◆ Task description ◆
Write these lines out again, swapping "center point" for "midpoint" everywhere it occurs and leaving everything else the same.
····················
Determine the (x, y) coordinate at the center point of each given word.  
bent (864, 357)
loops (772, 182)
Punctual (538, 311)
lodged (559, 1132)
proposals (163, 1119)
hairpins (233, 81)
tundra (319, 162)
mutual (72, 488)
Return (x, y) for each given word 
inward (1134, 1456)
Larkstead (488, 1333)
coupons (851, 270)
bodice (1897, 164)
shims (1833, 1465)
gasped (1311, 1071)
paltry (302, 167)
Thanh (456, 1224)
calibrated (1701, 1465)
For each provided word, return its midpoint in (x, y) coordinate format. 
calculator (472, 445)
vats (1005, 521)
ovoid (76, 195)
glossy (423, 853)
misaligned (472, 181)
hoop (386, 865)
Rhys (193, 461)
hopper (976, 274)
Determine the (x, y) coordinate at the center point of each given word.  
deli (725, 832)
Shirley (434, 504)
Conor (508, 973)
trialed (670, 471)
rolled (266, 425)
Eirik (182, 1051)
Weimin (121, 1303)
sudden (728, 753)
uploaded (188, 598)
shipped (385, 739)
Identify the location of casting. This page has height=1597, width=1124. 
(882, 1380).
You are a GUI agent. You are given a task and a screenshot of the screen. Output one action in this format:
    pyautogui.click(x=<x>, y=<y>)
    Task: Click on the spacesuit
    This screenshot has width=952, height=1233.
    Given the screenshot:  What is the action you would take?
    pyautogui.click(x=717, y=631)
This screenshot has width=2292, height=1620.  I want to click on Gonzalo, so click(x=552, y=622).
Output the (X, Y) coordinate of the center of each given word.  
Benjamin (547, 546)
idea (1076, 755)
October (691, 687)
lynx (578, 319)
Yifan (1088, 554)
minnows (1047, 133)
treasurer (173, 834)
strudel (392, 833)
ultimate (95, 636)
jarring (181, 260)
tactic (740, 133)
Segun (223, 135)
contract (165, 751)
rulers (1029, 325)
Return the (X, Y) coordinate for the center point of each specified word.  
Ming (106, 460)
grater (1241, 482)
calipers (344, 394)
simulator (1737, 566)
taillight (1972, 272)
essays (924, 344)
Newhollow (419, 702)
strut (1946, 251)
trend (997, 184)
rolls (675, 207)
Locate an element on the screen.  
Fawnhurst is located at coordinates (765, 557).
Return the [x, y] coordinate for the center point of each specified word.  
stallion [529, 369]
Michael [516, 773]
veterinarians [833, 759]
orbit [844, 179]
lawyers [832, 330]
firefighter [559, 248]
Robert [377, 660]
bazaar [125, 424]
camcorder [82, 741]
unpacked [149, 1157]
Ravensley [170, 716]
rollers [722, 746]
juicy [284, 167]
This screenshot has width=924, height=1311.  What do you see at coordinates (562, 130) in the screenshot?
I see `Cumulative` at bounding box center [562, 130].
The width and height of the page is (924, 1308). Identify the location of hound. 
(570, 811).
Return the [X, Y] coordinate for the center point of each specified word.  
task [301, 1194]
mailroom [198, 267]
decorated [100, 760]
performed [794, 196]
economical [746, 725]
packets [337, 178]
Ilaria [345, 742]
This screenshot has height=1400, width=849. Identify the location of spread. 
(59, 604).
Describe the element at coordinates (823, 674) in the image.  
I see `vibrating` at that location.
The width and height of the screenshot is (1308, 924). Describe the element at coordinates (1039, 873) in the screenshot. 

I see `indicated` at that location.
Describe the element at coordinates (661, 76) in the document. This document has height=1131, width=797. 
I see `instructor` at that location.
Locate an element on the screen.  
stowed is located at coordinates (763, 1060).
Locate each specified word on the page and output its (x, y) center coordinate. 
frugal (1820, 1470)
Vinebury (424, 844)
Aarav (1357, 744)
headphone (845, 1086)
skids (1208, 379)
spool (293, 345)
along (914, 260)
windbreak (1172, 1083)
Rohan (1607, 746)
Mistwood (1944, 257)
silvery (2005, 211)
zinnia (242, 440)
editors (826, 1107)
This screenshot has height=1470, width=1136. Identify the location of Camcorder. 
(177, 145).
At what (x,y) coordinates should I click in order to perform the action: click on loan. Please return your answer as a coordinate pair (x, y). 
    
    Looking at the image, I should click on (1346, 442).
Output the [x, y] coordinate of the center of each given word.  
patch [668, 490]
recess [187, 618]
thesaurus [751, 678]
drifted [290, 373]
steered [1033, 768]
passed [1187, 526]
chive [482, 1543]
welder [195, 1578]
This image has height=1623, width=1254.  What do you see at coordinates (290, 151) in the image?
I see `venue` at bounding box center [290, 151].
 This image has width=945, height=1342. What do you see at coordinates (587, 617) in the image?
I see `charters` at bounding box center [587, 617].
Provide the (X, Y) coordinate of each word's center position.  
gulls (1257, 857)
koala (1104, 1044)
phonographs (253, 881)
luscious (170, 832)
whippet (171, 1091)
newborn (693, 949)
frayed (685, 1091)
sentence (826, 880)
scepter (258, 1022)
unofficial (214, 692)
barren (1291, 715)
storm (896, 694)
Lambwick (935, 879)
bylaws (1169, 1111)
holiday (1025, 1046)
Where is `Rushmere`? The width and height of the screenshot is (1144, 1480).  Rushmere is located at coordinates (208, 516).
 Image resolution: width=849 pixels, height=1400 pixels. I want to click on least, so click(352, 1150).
····················
◆ Solved problem ◆
Determine the (x, y) coordinate at the midpoint of each given word.  
bent (864, 357)
loops (772, 182)
Punctual (538, 311)
lodged (559, 1132)
proposals (163, 1119)
hairpins (233, 81)
tundra (319, 162)
mutual (72, 488)
Return (x, y) for each given word 
inward (1134, 1456)
Larkstead (488, 1333)
coupons (851, 270)
bodice (1897, 164)
shims (1833, 1465)
gasped (1311, 1071)
paltry (302, 167)
Thanh (456, 1224)
calibrated (1701, 1465)
For each provided word, return its midpoint in (x, y) coordinate format. 
calculator (472, 445)
vats (1005, 521)
ovoid (76, 195)
glossy (423, 853)
misaligned (472, 181)
hoop (386, 865)
Rhys (193, 461)
hopper (976, 274)
Determine the (x, y) coordinate at the midpoint of each given word.  
deli (725, 832)
Shirley (434, 504)
Conor (508, 973)
trialed (670, 471)
rolled (266, 425)
Eirik (182, 1051)
Weimin (121, 1303)
sudden (728, 753)
uploaded (188, 598)
shipped (385, 739)
Identify the location of casting. This page has height=1597, width=1124. 
(882, 1380).
You are a GUI agent. You are given a task and a screenshot of the screen. Output one action in this format:
    pyautogui.click(x=<x>, y=<y>)
    Task: Click on the spacesuit
    This screenshot has width=952, height=1233.
    Given the screenshot:  What is the action you would take?
    pyautogui.click(x=717, y=631)
This screenshot has width=2292, height=1620.  I want to click on Gonzalo, so click(x=552, y=622).
Output the (X, Y) coordinate of the center of each given word.  
Benjamin (547, 546)
idea (1076, 755)
October (691, 687)
lynx (578, 319)
Yifan (1088, 554)
minnows (1047, 133)
treasurer (173, 834)
strudel (392, 833)
ultimate (95, 636)
jarring (181, 260)
tactic (740, 133)
Segun (223, 135)
contract (165, 751)
rulers (1029, 325)
Return the (X, Y) coordinate for the midpoint of each specified word.  
Ming (106, 460)
grater (1241, 482)
calipers (344, 394)
simulator (1737, 566)
taillight (1972, 272)
essays (924, 344)
Newhollow (419, 702)
strut (1946, 251)
trend (997, 184)
rolls (675, 207)
Locate an element on the screen.  
Fawnhurst is located at coordinates (765, 557).
Return the [x, y] coordinate for the midpoint of each specified word.  
stallion [529, 369]
Michael [516, 773]
veterinarians [833, 759]
orbit [844, 179]
lawyers [832, 330]
firefighter [559, 248]
Robert [377, 660]
bazaar [125, 424]
camcorder [82, 741]
unpacked [149, 1157]
Ravensley [170, 716]
rollers [722, 746]
juicy [284, 167]
This screenshot has width=924, height=1311.  What do you see at coordinates (562, 130) in the screenshot?
I see `Cumulative` at bounding box center [562, 130].
The width and height of the page is (924, 1308). Identify the location of hound. 
(570, 811).
Return the [X, Y] coordinate for the midpoint of each specified word.  
task [301, 1194]
mailroom [198, 267]
decorated [100, 760]
performed [794, 196]
economical [746, 725]
packets [337, 178]
Ilaria [345, 742]
This screenshot has height=1400, width=849. Identify the location of spread. 
(59, 604).
Describe the element at coordinates (823, 674) in the image.  
I see `vibrating` at that location.
The width and height of the screenshot is (1308, 924). Describe the element at coordinates (1039, 873) in the screenshot. 

I see `indicated` at that location.
Describe the element at coordinates (661, 76) in the document. This document has height=1131, width=797. 
I see `instructor` at that location.
Locate an element on the screen.  
stowed is located at coordinates (763, 1060).
Locate each specified word on the page and output its (x, y) center coordinate. 
frugal (1820, 1470)
Vinebury (424, 844)
Aarav (1357, 744)
headphone (845, 1086)
skids (1208, 379)
spool (293, 345)
along (914, 260)
windbreak (1172, 1083)
Rohan (1607, 746)
Mistwood (1944, 257)
silvery (2005, 211)
zinnia (242, 440)
editors (826, 1107)
This screenshot has height=1470, width=1136. Identify the location of Camcorder. 
(177, 145).
At what (x,y) coordinates should I click in order to perform the action: click on loan. Please return your answer as a coordinate pair (x, y). 
    
    Looking at the image, I should click on (1346, 442).
Output the [x, y] coordinate of the center of each given word.  
patch [668, 490]
recess [187, 618]
thesaurus [751, 678]
drifted [290, 373]
steered [1033, 768]
passed [1187, 526]
chive [482, 1543]
welder [195, 1578]
This image has height=1623, width=1254.  What do you see at coordinates (290, 151) in the image?
I see `venue` at bounding box center [290, 151].
 This image has width=945, height=1342. What do you see at coordinates (587, 617) in the image?
I see `charters` at bounding box center [587, 617].
Provide the (X, Y) coordinate of each word's center position.  
gulls (1257, 857)
koala (1104, 1044)
phonographs (253, 881)
luscious (170, 832)
whippet (171, 1091)
newborn (693, 949)
frayed (685, 1091)
sentence (826, 880)
scepter (258, 1022)
unofficial (214, 692)
barren (1291, 715)
storm (896, 694)
Lambwick (935, 879)
bylaws (1169, 1111)
holiday (1025, 1046)
Where is `Rushmere`? The width and height of the screenshot is (1144, 1480).  Rushmere is located at coordinates (208, 516).
 Image resolution: width=849 pixels, height=1400 pixels. I want to click on least, so click(352, 1150).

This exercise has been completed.